---------- Records for the task ----------

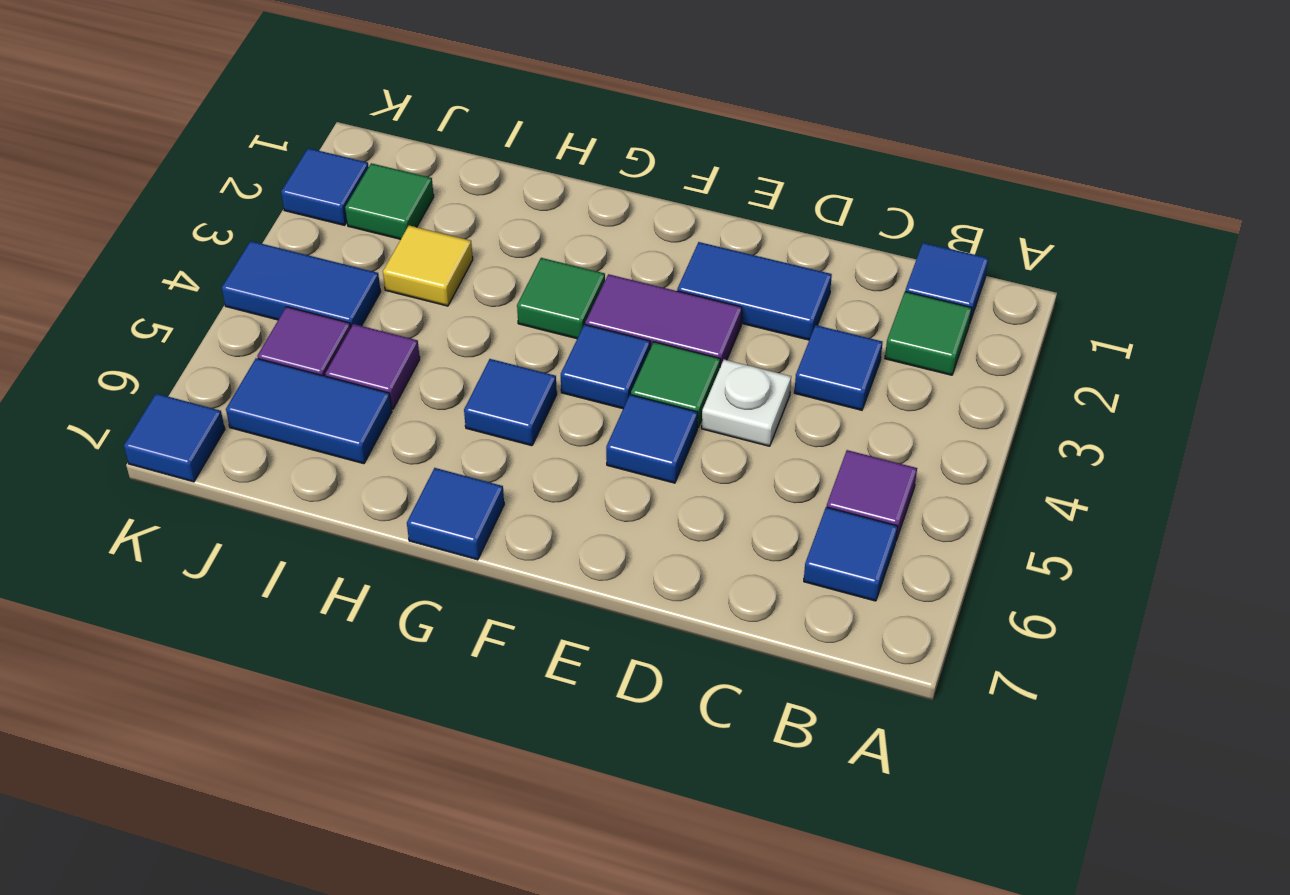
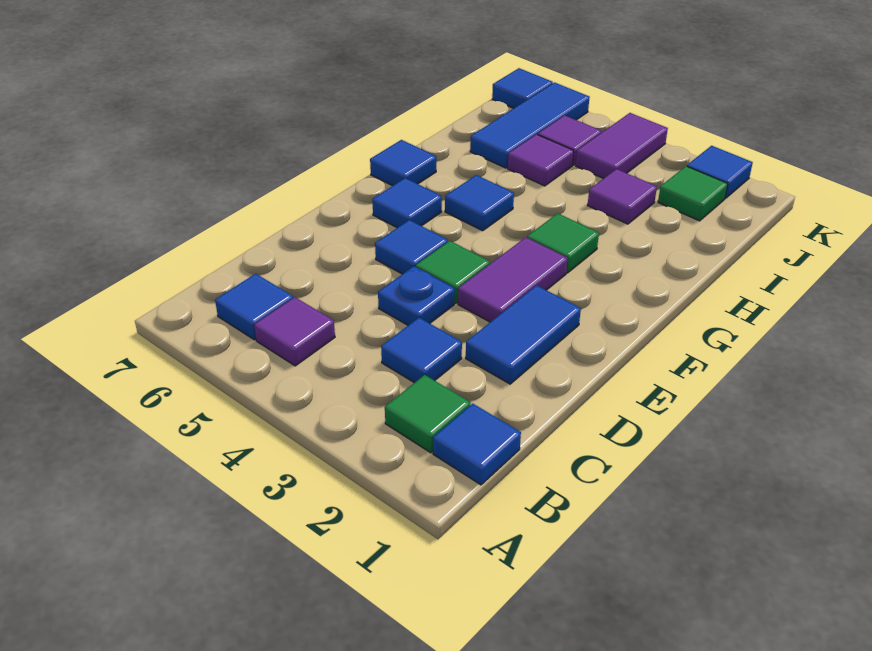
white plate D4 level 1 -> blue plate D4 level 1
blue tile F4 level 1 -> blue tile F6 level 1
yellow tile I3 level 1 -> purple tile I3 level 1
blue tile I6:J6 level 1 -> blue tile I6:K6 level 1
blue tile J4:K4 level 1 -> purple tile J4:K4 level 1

----------

_Your instructions_.
Retype the records above exactly, and keep any picture out of what you write.

_Solution for this exercise_.
white plate D4 level 1 -> blue plate D4 level 1
blue tile F4 level 1 -> blue tile F6 level 1
yellow tile I3 level 1 -> purple tile I3 level 1
blue tile I6:J6 level 1 -> blue tile I6:K6 level 1
blue tile J4:K4 level 1 -> purple tile J4:K4 level 1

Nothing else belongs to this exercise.